Please tally the lines in the records below that contain the string "clef", treating uppercase and lowercase as different, and reply with only the number.
[Begin]
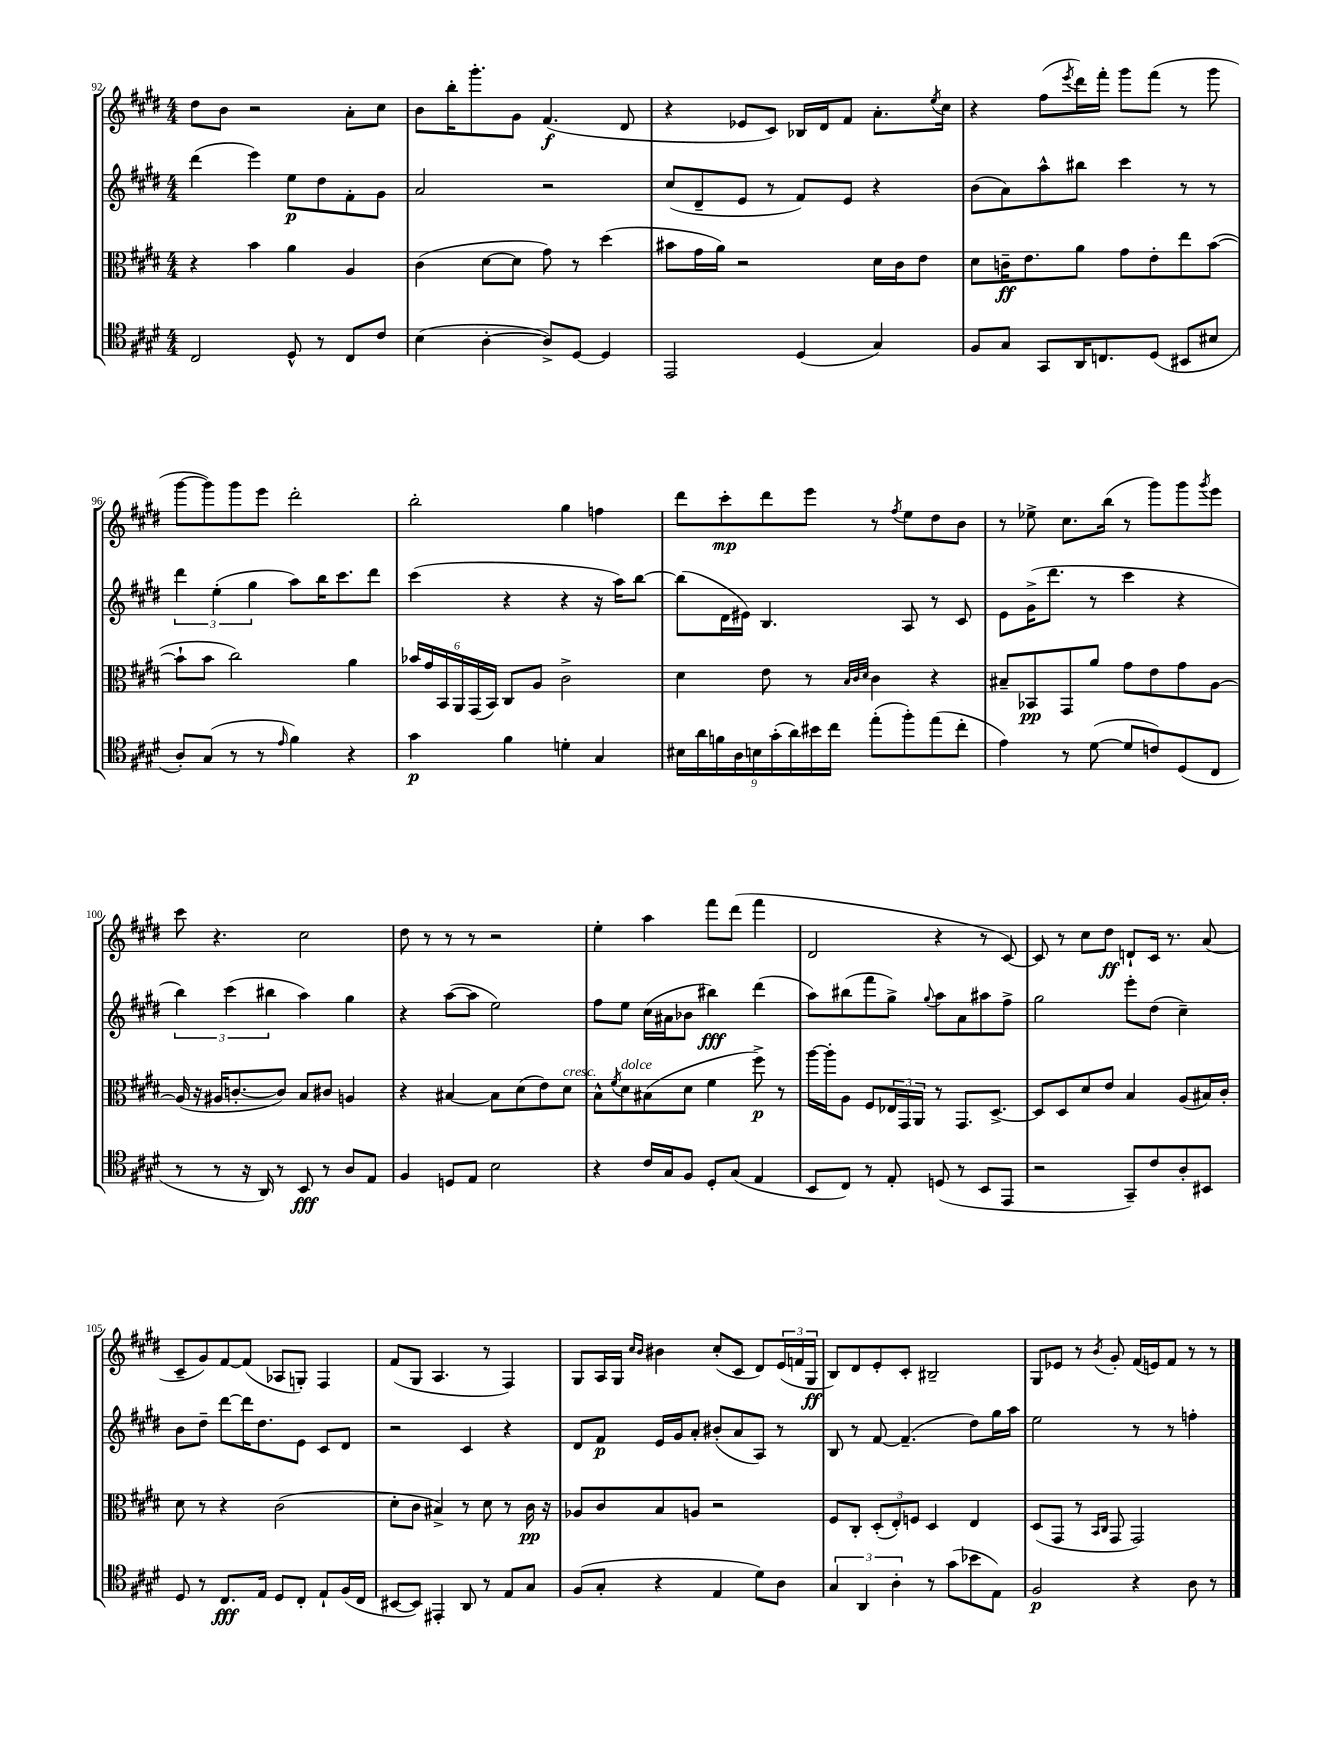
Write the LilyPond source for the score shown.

<<
\new StaffGroup <<
\new Staff = "s0" {
    \clef treble \key e \major \numericTimeSignature \time 4/4
    dis''8 b'8 r2 a'8-. cis''8 |
    b'8 b''16-. gis'''8.-. gis'8 fis'4.\f( dis'8 |
    r4 ees'8 cis'8) bes16 dis'16 fis'8 a'8.-. \acciaccatura { e''8 } cis''16 |
    r4 fis''8( \acciaccatura { e'''8 } dis'''16) fis'''16-. gis'''8 fis'''8( r8 gis'''8 |
    gis'''8~ gis'''8) gis'''8 e'''8 dis'''2-. |
    b''2-. gis''4 f''4 |
    dis'''8 cis'''8-.\mp dis'''8 e'''8 r8 \acciaccatura { fis''8 } e''8 dis''8 b'8 |
    r8 ees''8-> cis''8. b''16( r8 gis'''8) gis'''8 \acciaccatura { gis'''8 } e'''8 |
    cis'''8 r4. cis''2 |
    dis''8 r8 r8 r8 r2 |
    e''4-. a''4 fis'''8 dis'''8( fis'''4 |
    dis'2 r4 r8 cis'8~) |
    cis'8 r8 cis''8 dis''8\ff d'8-! cis'16 r8. a'8( |
    cis'8-- gis'8) fis'8~ fis'8( aes8 g8-.) fis4 |
    fis'8( gis8 a4. r8 fis4) |
    gis8 a16 gis16 \grace { cis''16 b'16 } bis'4 cis''8-.( cis'8 dis'8) \tuplet 3/2 { e'16( f'16 gis16\ff } |
    b8) dis'8 e'8-. cis'8-. bis2-- |
    gis8 ees'8 r8 \acciaccatura { b'8 } gis'8-. fis'16( e'16) fis'8 r8 r8 \bar "|." |
}
\new Staff = "s1" {
    \clef treble \key e \major \numericTimeSignature \time 4/4
    dis'''4( e'''4) e''8\p dis''8 fis'8-. gis'8 |
    a'2 r2 |
    cis''8( dis'8-- e'8 r8 fis'8) e'8 r4 |
    b'8( a'8) a''8-^ bis''8 cis'''4 r8 r8 |
    \tuplet 3/2 { dis'''4 e''4-.( gis''4 } a''8) b''16 cis'''8. dis'''8 |
    cis'''4( r4 r4 r16 a''16) b''8~ |
    b''8( dis'16 eis'16) b4. a8 r8 cis'8 |
    e'8 gis'16->( dis'''8. r8 cis'''4 r4 |
    \tuplet 3/2 { b''4) cis'''4( bis''4 } a''4) gis''4 |
    r4 a''8~( a''8 e''2) |
    fis''8 e''8 cis''16( ais'16 bes'8 bis''4\fff) dis'''4( |
    a''8) bis''8( fis'''8 gis''8->) \appoggiatura { gis''8 } a''8 a'8 ais''8 fis''8-> |
    gis''2 e'''8-. dis''8( cis''4--) |
    b'8 dis''8-- dis'''8~ dis'''16 dis''8. e'8 cis'8 dis'8 |
    r2 cis'4 r4 |
    dis'8 fis'8\p e'16 gis'16 a'8-. bis'8-.( a'8 a8) r8 |
    b8 r8 fis'8~ fis'4.--( dis''8) gis''16 a''16 |
    e''2 r8 r8 f''4-. \bar "|." |
}
\new Staff = "s2" {
    \clef alto \key e \major \numericTimeSignature \time 4/4
    r4 b'4 a'4 a4 |
    cis'4( dis'8~ dis'8 gis'8) r8 dis''4( |
    bis'8 gis'16 a'16) r2 dis'16 cis'16 e'8 |
    dis'8 c'16--\ff e'8. a'8 gis'8 e'8-. e''8 b'8~( |
    b'8-! b'8 cis''2) a'4 |
    \tuplet 6/4 { bes'16 gis'16 b,16 a,16 gis,16( b,16) } cis8 a8 cis'2-> |
    dis'4 e'8 r8 \grace { b32 cis'32 dis'32 } cis'4 r4 |
    bis8-- bes,8\pp gis,8 a'8 gis'8 e'8 gis'8 a8~ |
    a16( r16 ais16 c'8.~-. c'8) b8 cis'8 a4 |
    r4 bis4~ bis8 dis'8( e'8) dis'8^\markup { \italic "cresc." } |
    b8-^ \acciaccatura { fis'8 } dis'8^\markup { \italic "dolce" } bis8( dis'8 fis'4 fis''8->\p) r8 |
    a''16~ a''16-. a8 fis8 \tuplet 3/2 { ees16 gis,16 a,16 } r8 gis,8. dis8.~-> |
    dis8 dis8 dis'8 e'8 b4 a8( bis16) cis'16-. |
    dis'8 r8 r4 cis'2( |
    dis'8-. cis'8 bis4->) r8 dis'8 r8 cis'16\pp r16 |
    aes8 cis'8 b8 a8 r2 |
    fis8 cis8-. \tuplet 3/2 { dis8-.( e8-.) f8 } dis4 e4 |
    dis8( gis,8 r8 \grace { b,16 cis16 } gis,8 gis,2) \bar "|." |
}
\new Staff = "s3" {
    \clef tenor \key e \major \numericTimeSignature \time 4/4
    cis2 dis8-^ r8 cis8 cis'8 |
    b4( a4~-. a8->) dis8~ dis4 |
    e,2 dis4( gis4) |
    fis8 gis8 gis,8 a,16 c8. dis8( bis,8 bis8 |
    a8-.) gis8( r8 r8 \grace { e'16 } fis'4) r4 |
    gis'4\p fis'4 d'4-. gis4 |
    \tuplet 9/8 { bis16 a'16 f'16 a16 b16 gis'16-.( a'16) bis'16 cis''16 } e''8-.( fis''8-.) e''8( cis''8-. |
    e'4) r8 dis'8~( dis'8 c'8) dis8( cis8 |
    r8 r8 r16 a,16) r8 b,8\fff r8 a8 e8 |
    fis4 d8 e8 b2 |
    r4 cis'16 gis16 fis8 dis8-. gis8( e4 |
    b,8 cis8) r8 e8-. d8( r8 b,8 e,8 |
    r2 gis,8--) cis'8 a8-. bis,8 |
    dis8 r8 cis8.\fff e16 dis8 cis8-. e8-! fis16( cis16 |
    bis,8~ bis,8) eis,4-. a,8 r8 e8 gis8 |
    fis8( gis8-. r4 e4 dis'8) a8 |
    \tuplet 3/2 { gis4 a,4 a4-. } r8 gis'8( bes'8 e8) |
    fis2\p r4 a8 r8 \bar "|." |
}
>>
>>
\layout { \context { \Score currentBarNumber = #92 } }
[End]
● **PROBLEM SOLUTION**: 4